What you should do: Scan the records below for the string "minus" and return every line where it appears.

Records excerpted from a collection:
[Start of Attachment]

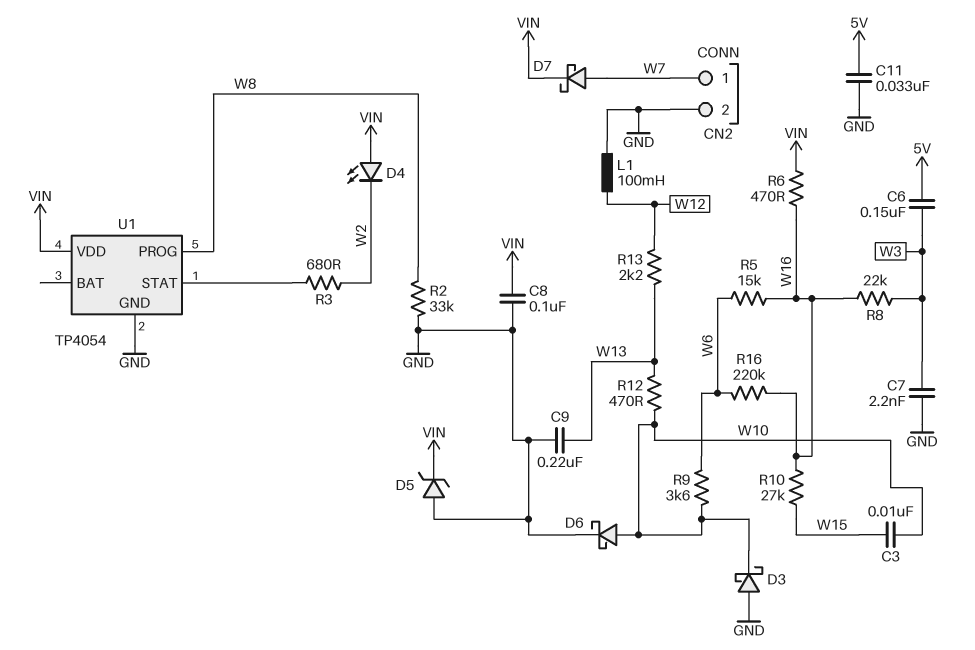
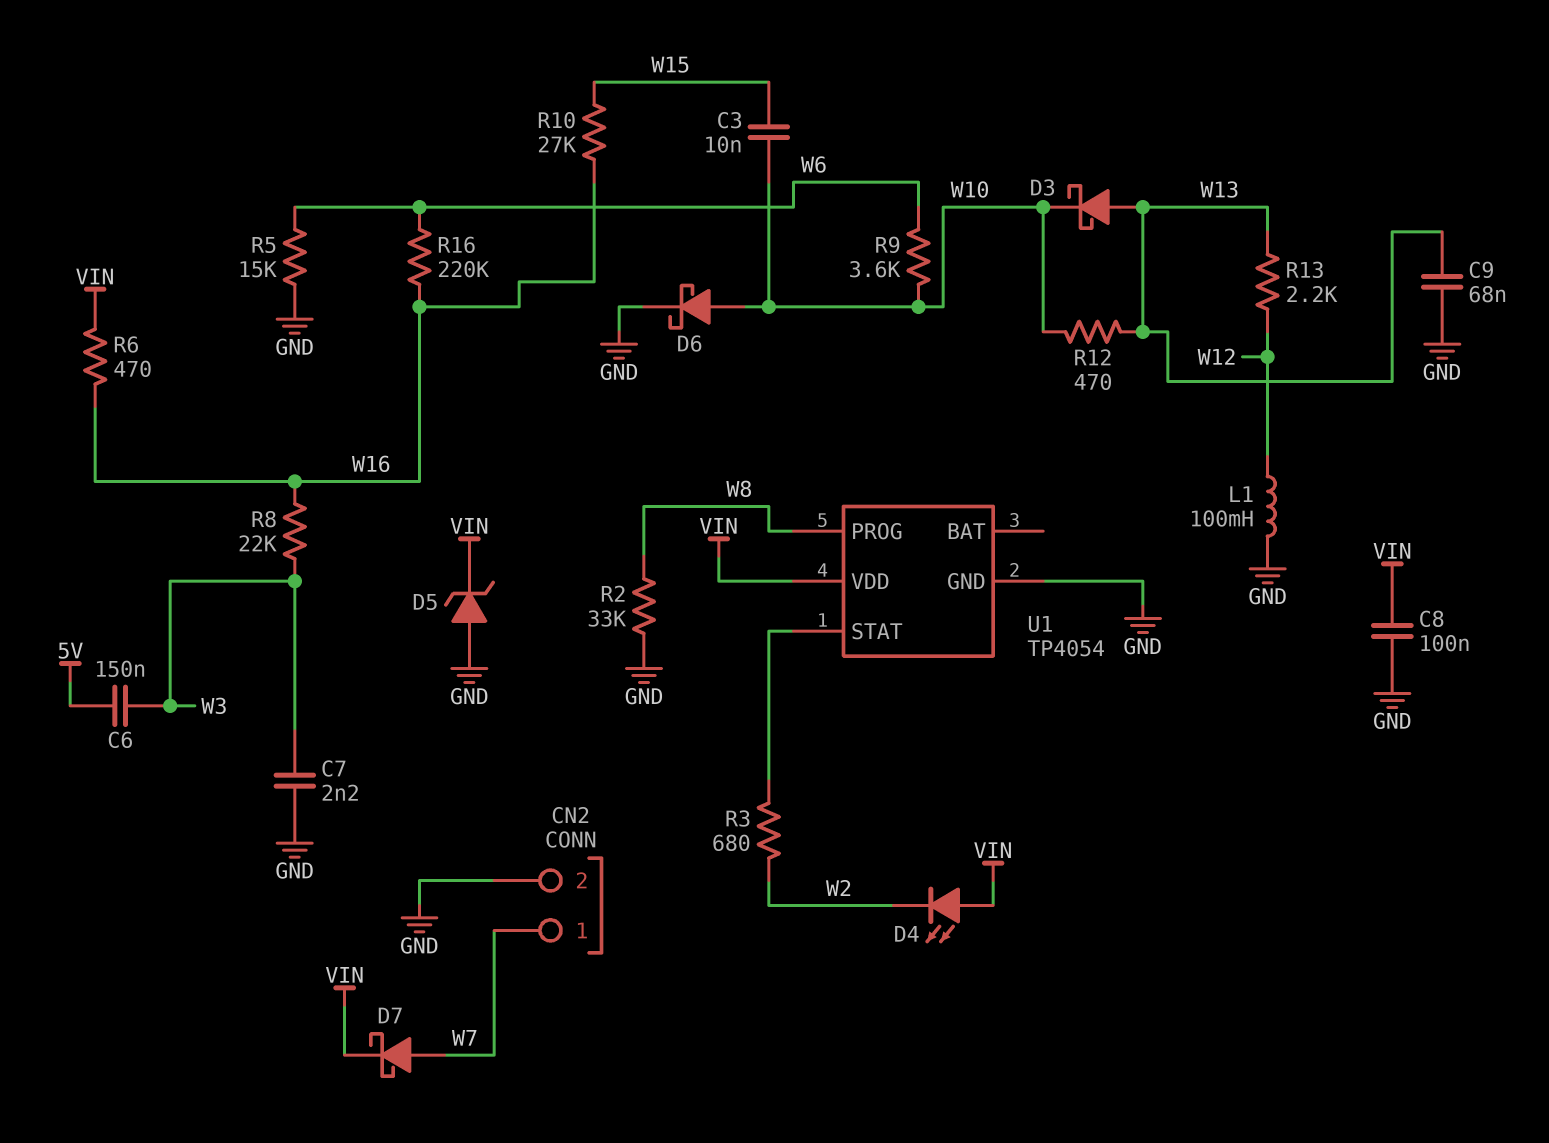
C9: 220nF (GND, W13) -> 68nF (GND, W13)
C11: 33nF (5V, GND) -> none
D3: schottky (A GND, K W10) -> schottky (A W13, K W10)
R5: 15k (W6, W16) -> 15k (GND, W6)

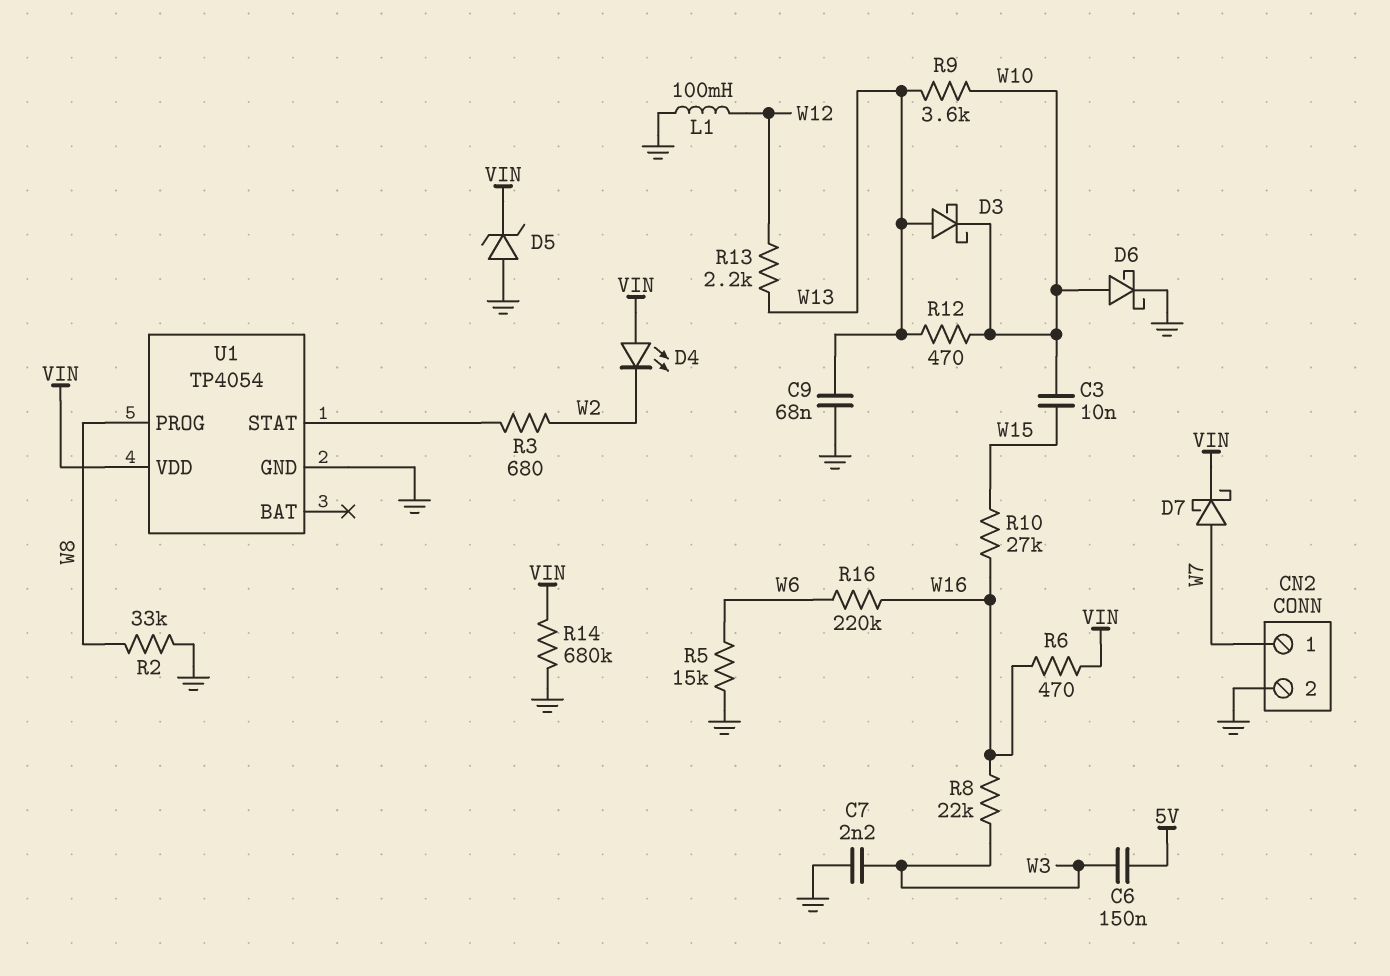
C8: 100nF (GND, VIN) -> none
R9: 3.6k (W6, W10) -> 3.6k (W10, W13)
R14: none -> 680k (GND, VIN)

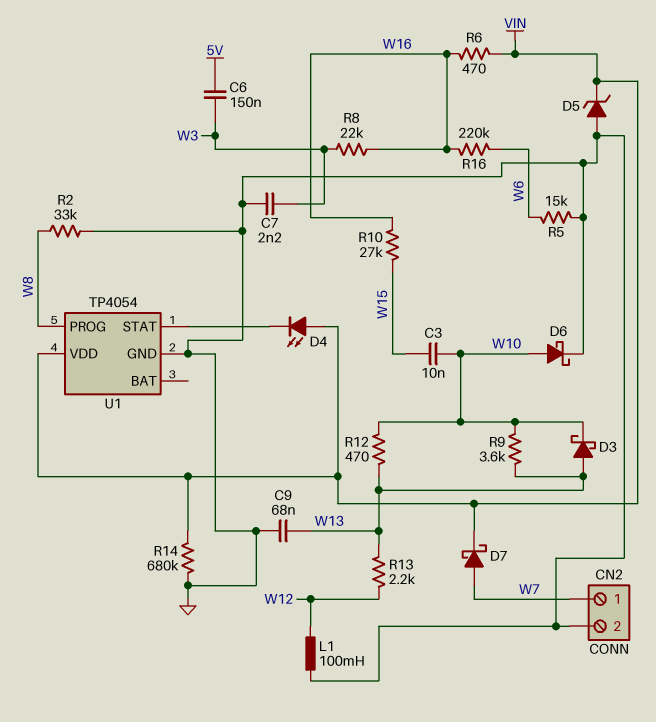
D4: LED (A VIN, K W2) -> LED (A VIN, K U1/STAT)
R3: 680 (U1/STAT, W2) -> none

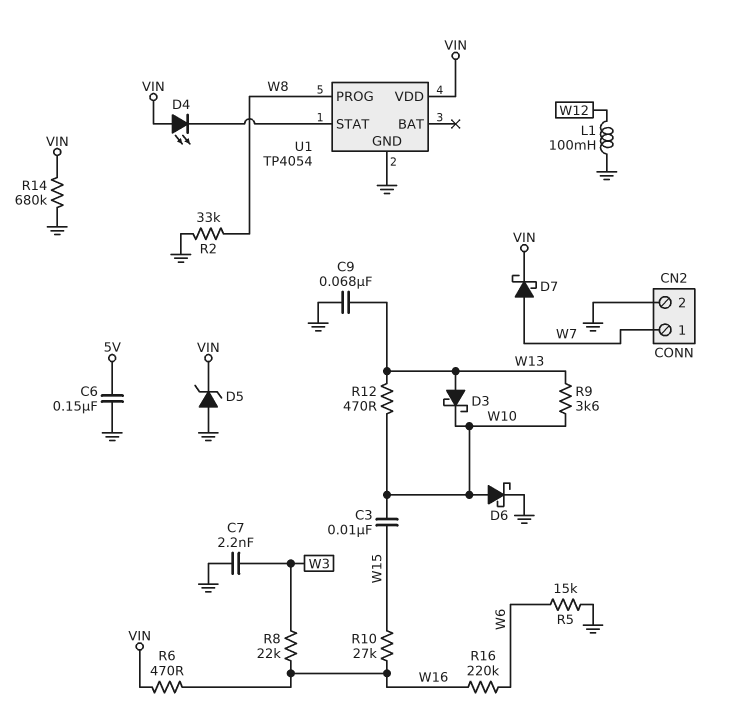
C6: 150nF (5V, W3) -> 150nF (5V, GND)
R13: 2.2k (W12, W13) -> none

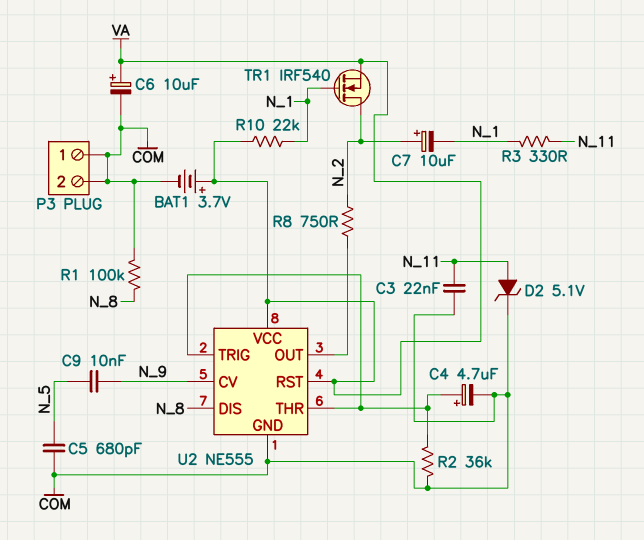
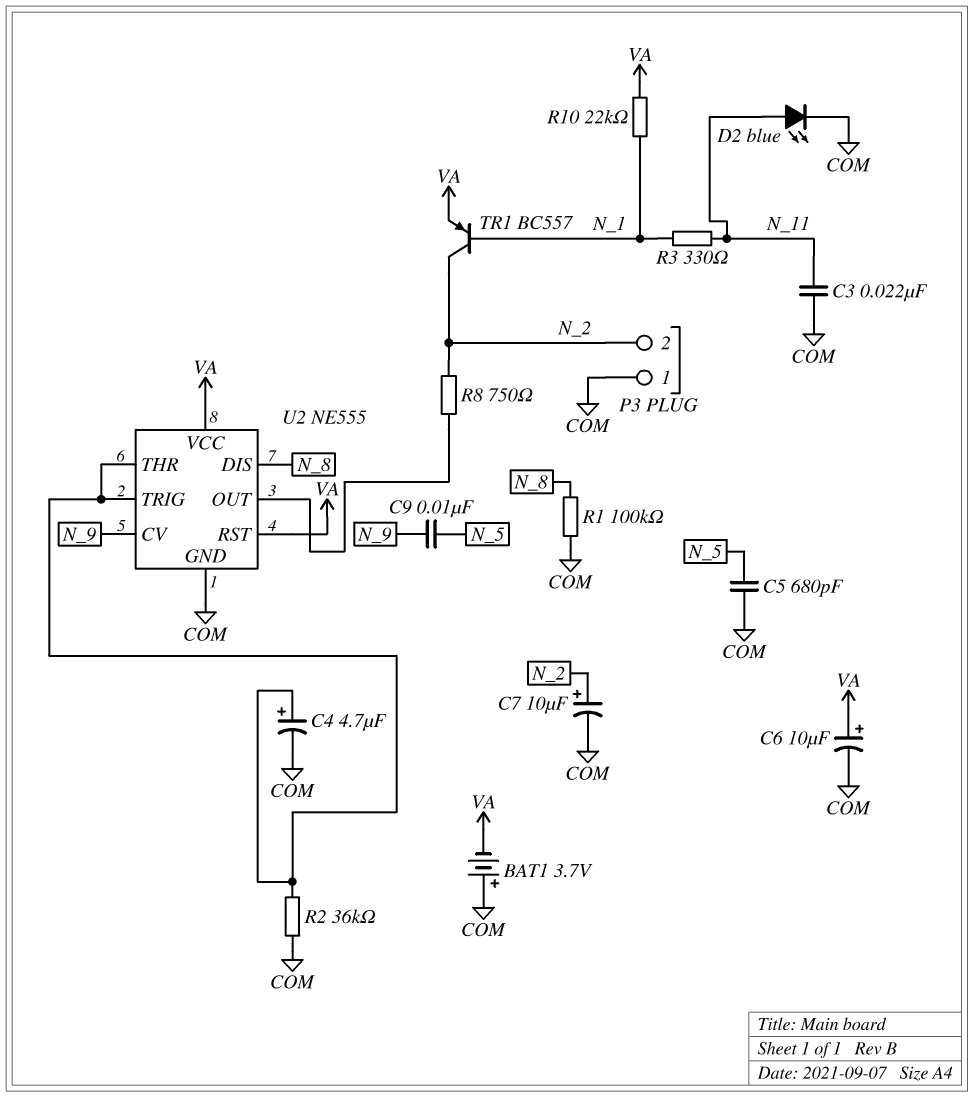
BAT1: 3.7V (plus VA, minus COM) -> 3.7V (plus COM, minus VA)
C7: 10uF (plus N_2, minus N_1) -> 10uF (plus N_2, minus COM)
D2: zener 5.1V (A N_11, K COM) -> LED blue (A N_11, K COM)
P3 pin 2: COM -> N_2
TR1: NMOS IRF540 (G N_1, D N_2, S VA) -> PNP BC557 (B N_1, C N_2, E VA)

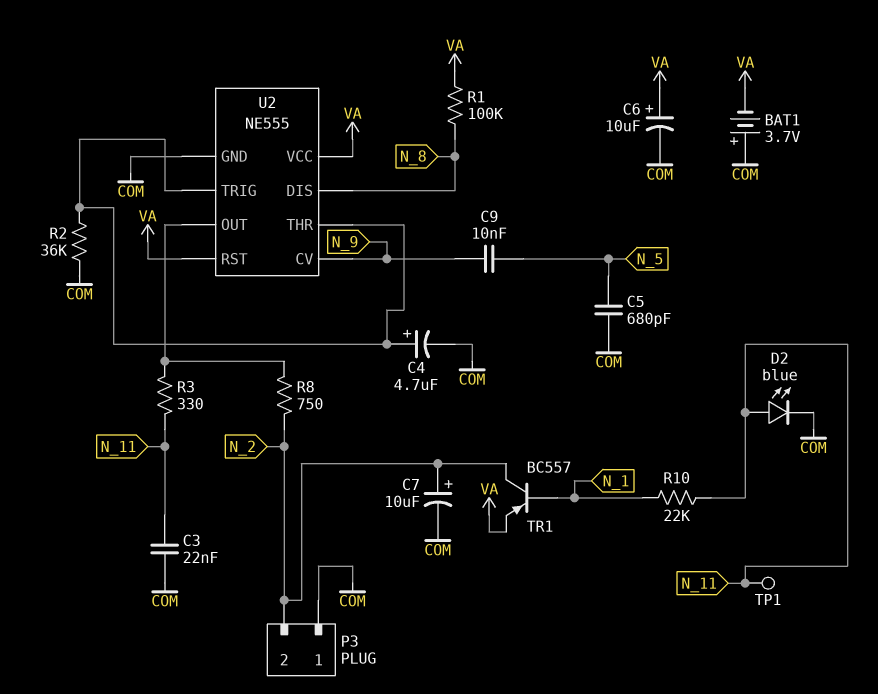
R1: 100k (COM, N_8) -> 100k (N_8, VA)
R3: 330 (N_1, N_11) -> 330 (N_11, U2/OUT)
R10: 22k (N_1, VA) -> 22k (N_1, N_11)
TP1: none -> test point (N_11)

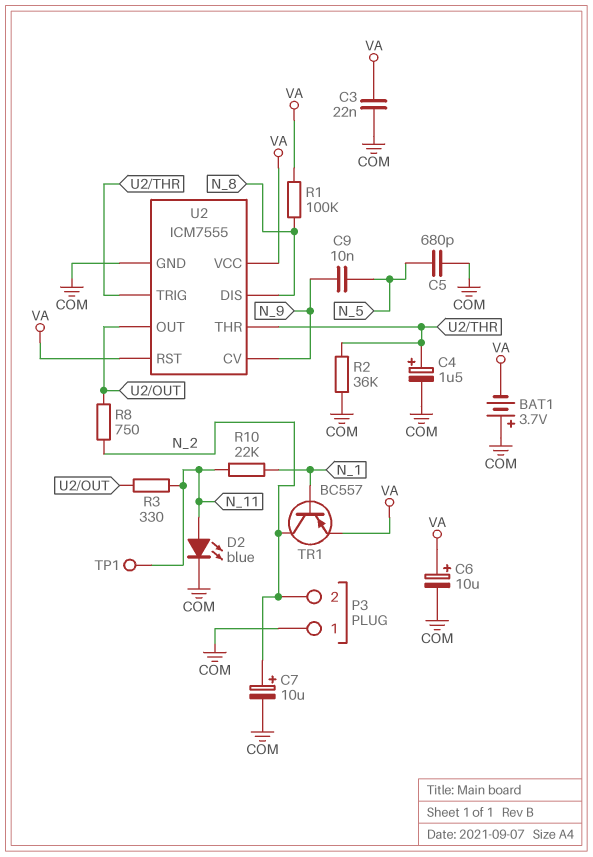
C3: 22nF (COM, N_11) -> 22nF (COM, VA)
C4: 4.7uF (plus U2/THR, minus COM) -> 1.5uF (plus U2/THR, minus COM)
U2: NE555 -> ICM7555

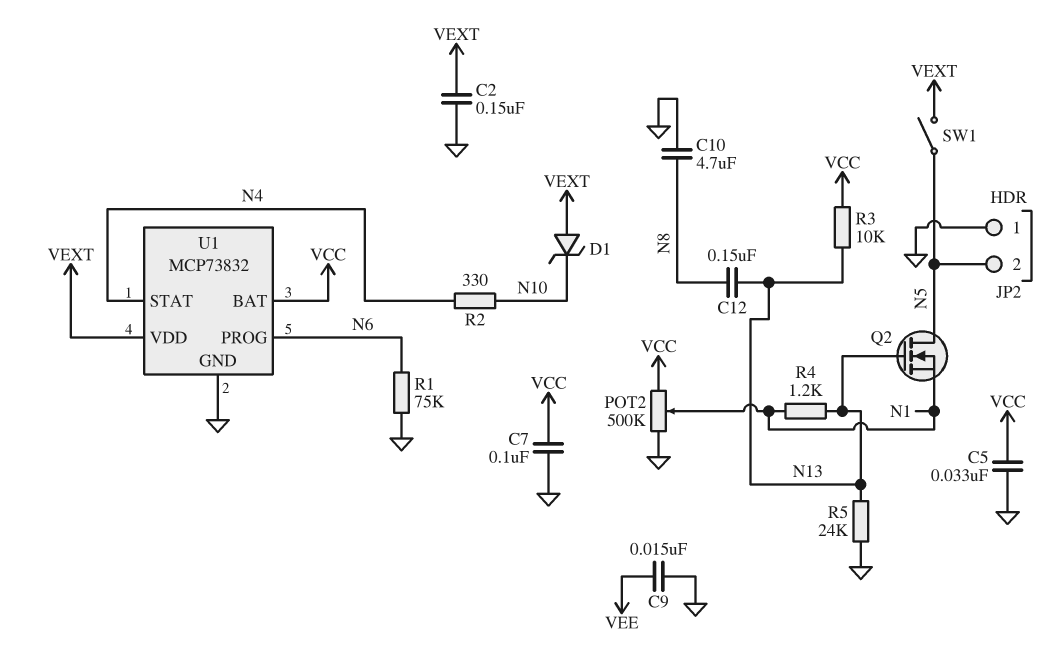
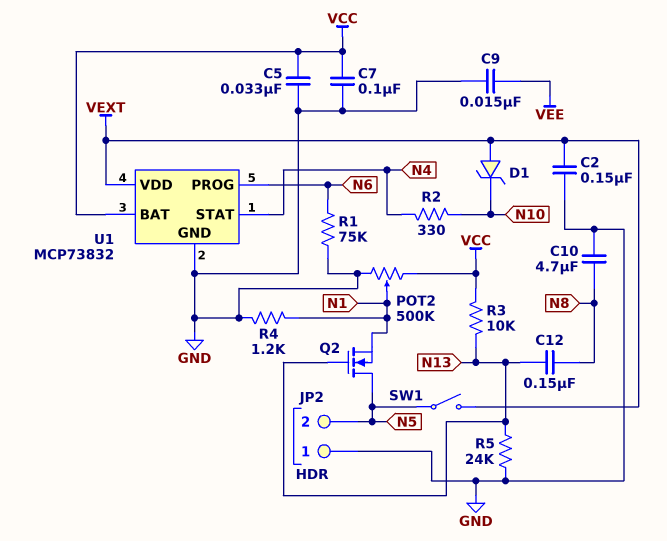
R4: 1.2k (N1, N13) -> 1.2k (GND, N1)

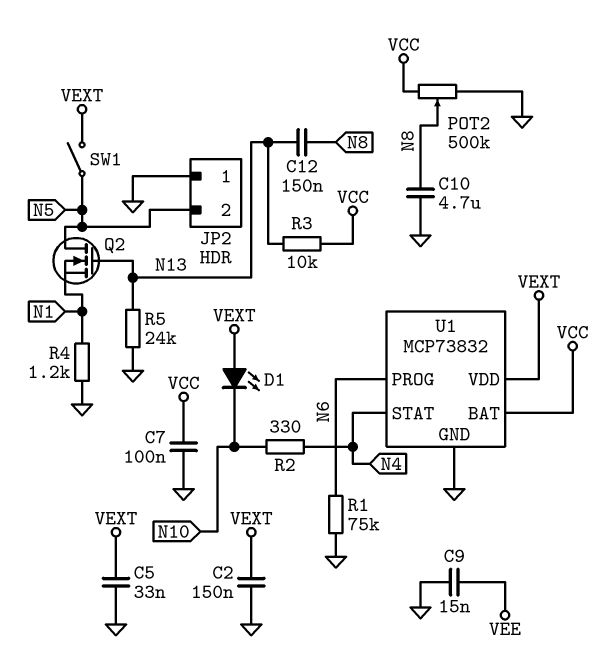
C5: 33nF (GND, VCC) -> 33nF (GND, VEXT)
D1: zener (A VEXT, K N10) -> LED (A VEXT, K N10)
POT2: 500k (GND, VCC, wiper N1) -> 500k (GND, VCC, wiper N8)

[End of Attachment]

Written answer:
BAT1: 3.7V (plus VA, minus COM) -> 3.7V (plus COM, minus VA)
C7: 10uF (plus N_2, minus N_1) -> 10uF (plus N_2, minus COM)
C4: 4.7uF (plus U2/THR, minus COM) -> 1.5uF (plus U2/THR, minus COM)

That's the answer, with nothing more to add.